**EXERCISE DETAILS:** Pictures stay out; everything else in the records below is to be repeated exactly.

= = = = =

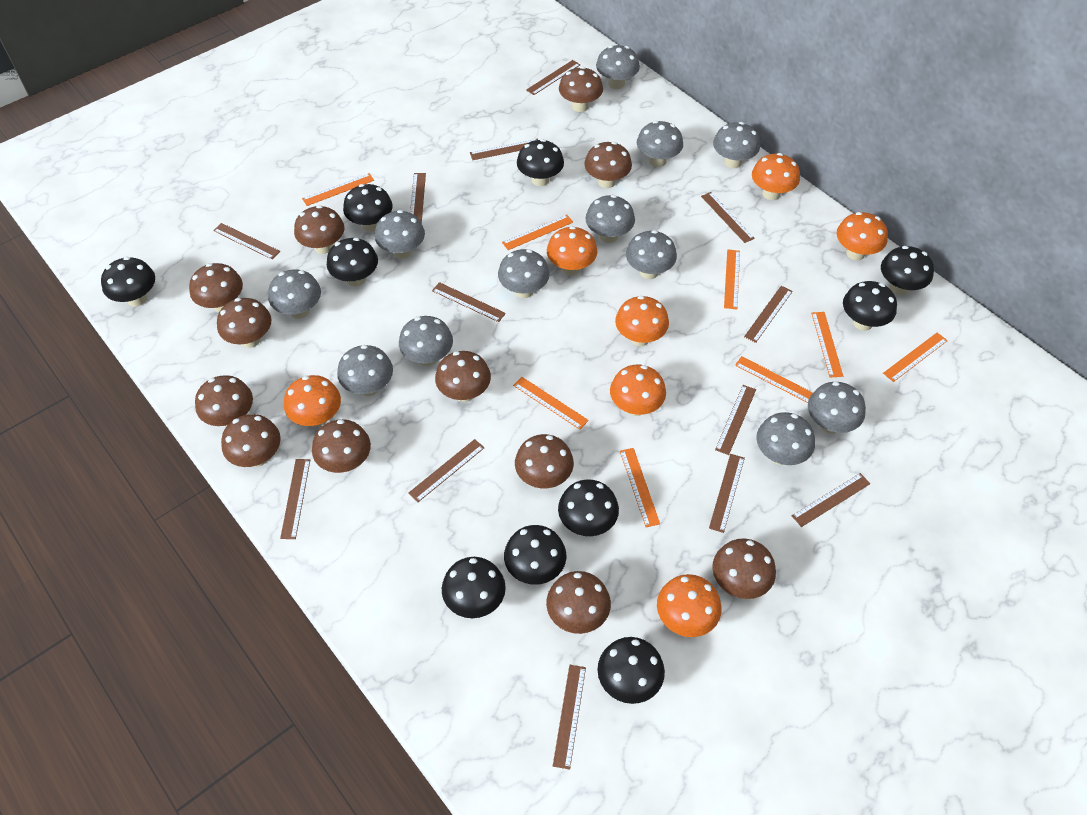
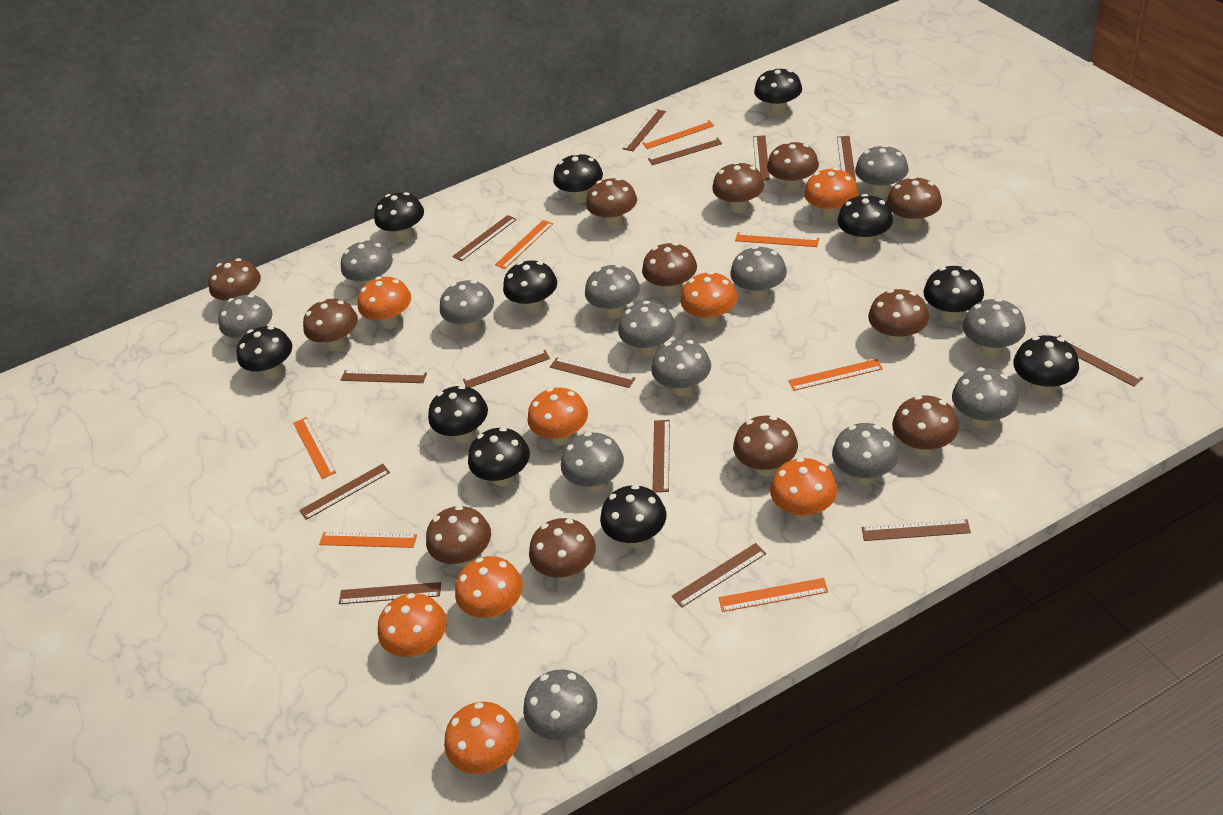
black mushroom: 10 -> 11
brown ruler: 13 -> 14
grey mushroom: 12 -> 13
orange mushroom: 7 -> 8
orange ruler: 8 -> 7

= = = = =

**SOLUTION TO THIS EXERCISE:**
black mushroom: 10 -> 11
brown ruler: 13 -> 14
grey mushroom: 12 -> 13
orange mushroom: 7 -> 8
orange ruler: 8 -> 7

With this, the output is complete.